**YOUR INSTRUCTIONS**.
Your output should be exactly the lines from the one containing "C103: none -> 330nF (GND, N001)" through the final line of the following data, please, with no pictures.

**EXTRACTED DATA**.
[Start of section]
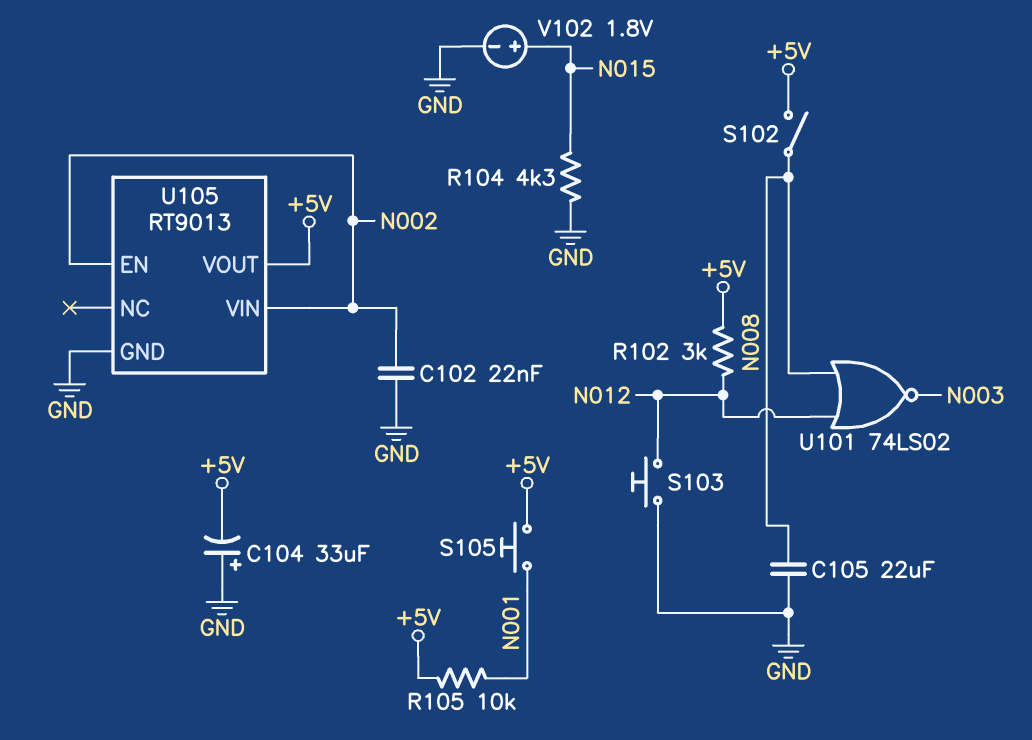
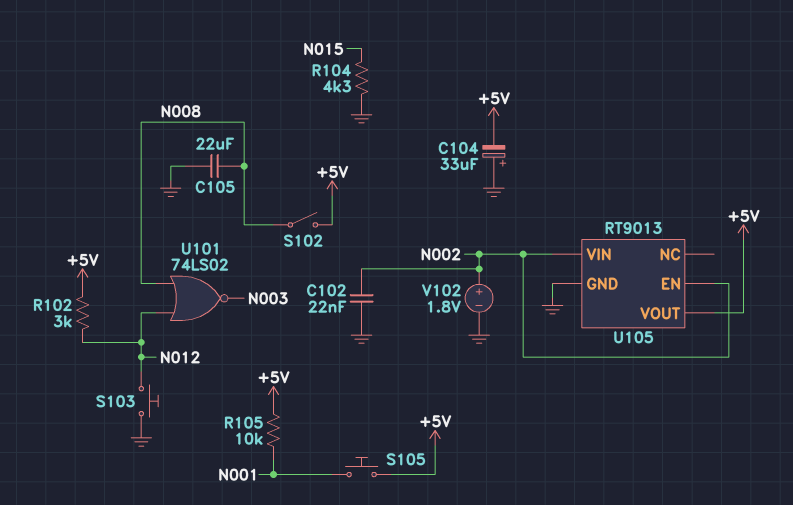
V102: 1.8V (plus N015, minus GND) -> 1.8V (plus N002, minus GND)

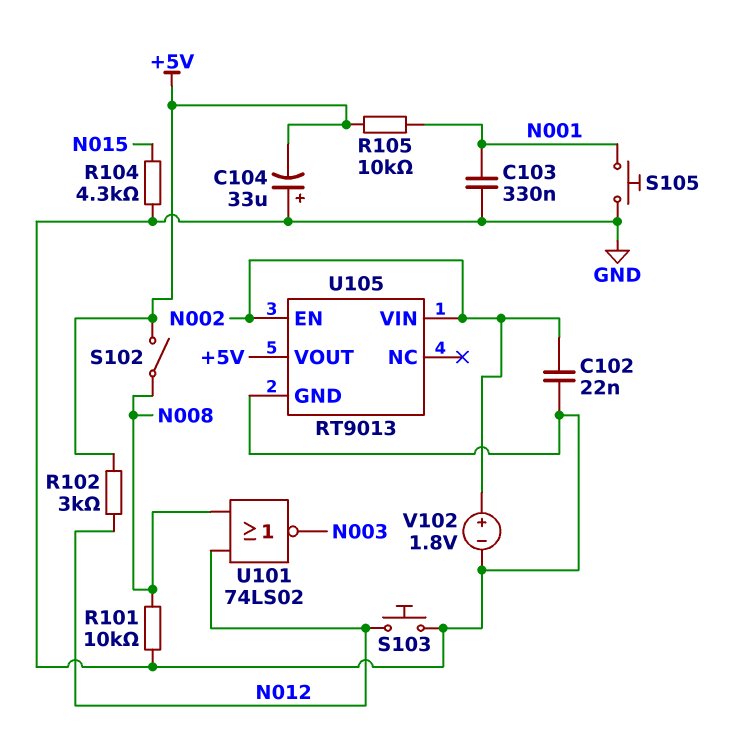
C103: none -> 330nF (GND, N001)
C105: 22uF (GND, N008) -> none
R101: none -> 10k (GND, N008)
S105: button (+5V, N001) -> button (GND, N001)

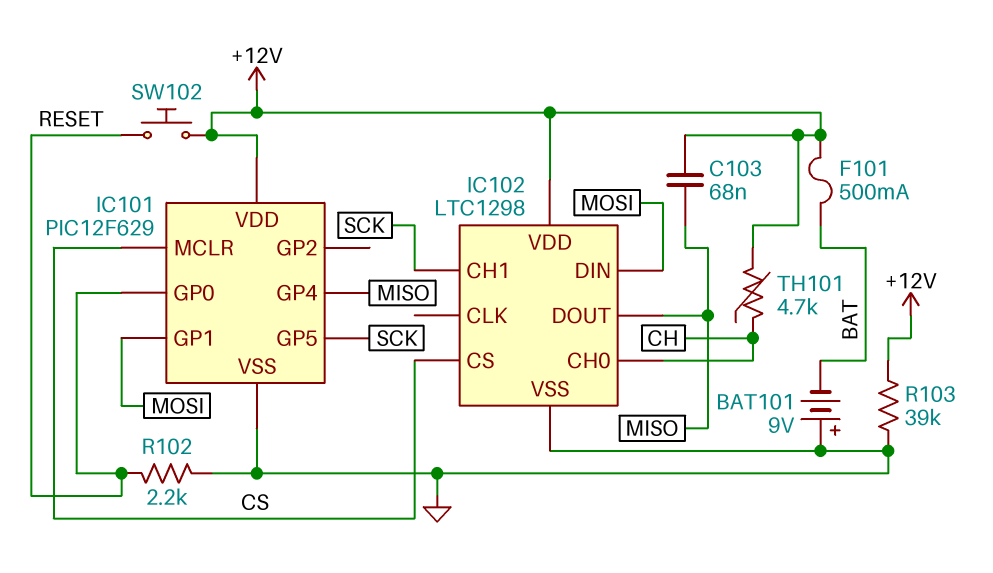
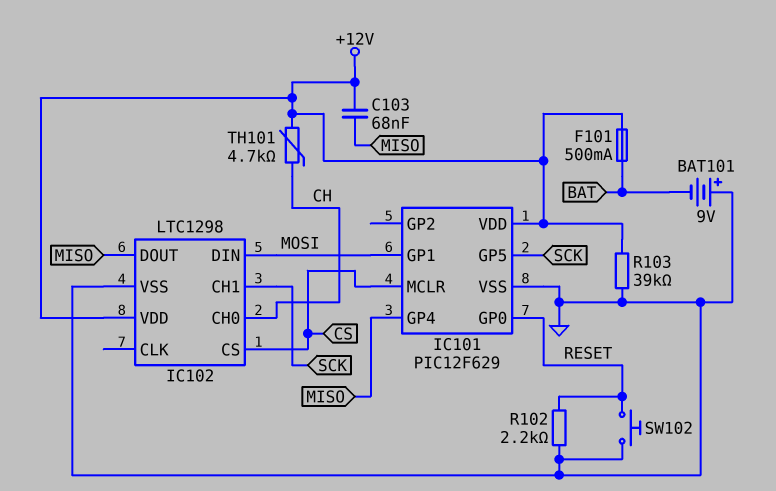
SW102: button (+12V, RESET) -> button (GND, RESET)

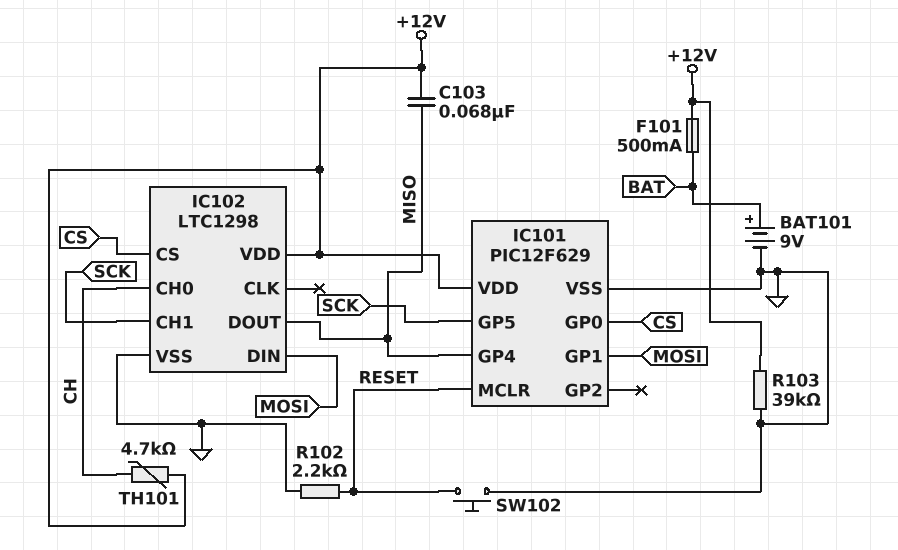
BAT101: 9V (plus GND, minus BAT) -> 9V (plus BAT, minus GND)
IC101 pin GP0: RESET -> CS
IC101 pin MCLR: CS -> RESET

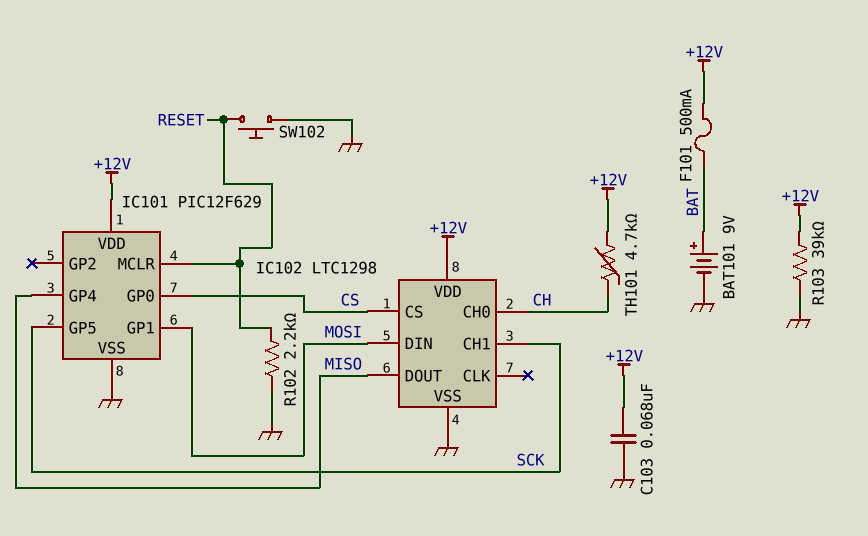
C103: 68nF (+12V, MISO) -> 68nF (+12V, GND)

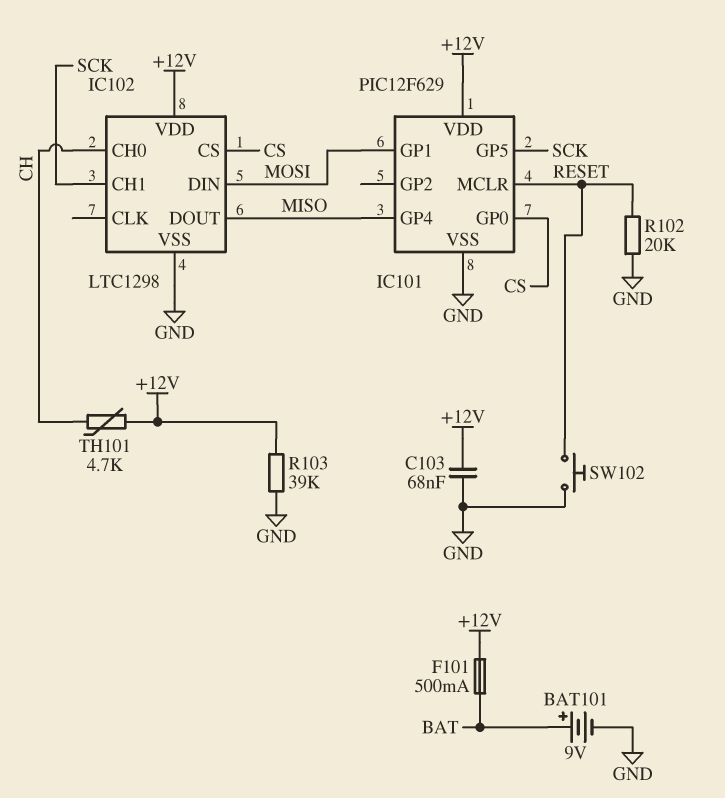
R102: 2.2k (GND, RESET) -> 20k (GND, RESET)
[End of section]
**EXERCISE SOLUTION**.
C103: none -> 330nF (GND, N001)
C105: 22uF (GND, N008) -> none
R101: none -> 10k (GND, N008)
S105: button (+5V, N001) -> button (GND, N001)

SW102: button (+12V, RESET) -> button (GND, RESET)

BAT101: 9V (plus GND, minus BAT) -> 9V (plus BAT, minus GND)
IC101 pin GP0: RESET -> CS
IC101 pin MCLR: CS -> RESET

C103: 68nF (+12V, MISO) -> 68nF (+12V, GND)

R102: 2.2k (GND, RESET) -> 20k (GND, RESET)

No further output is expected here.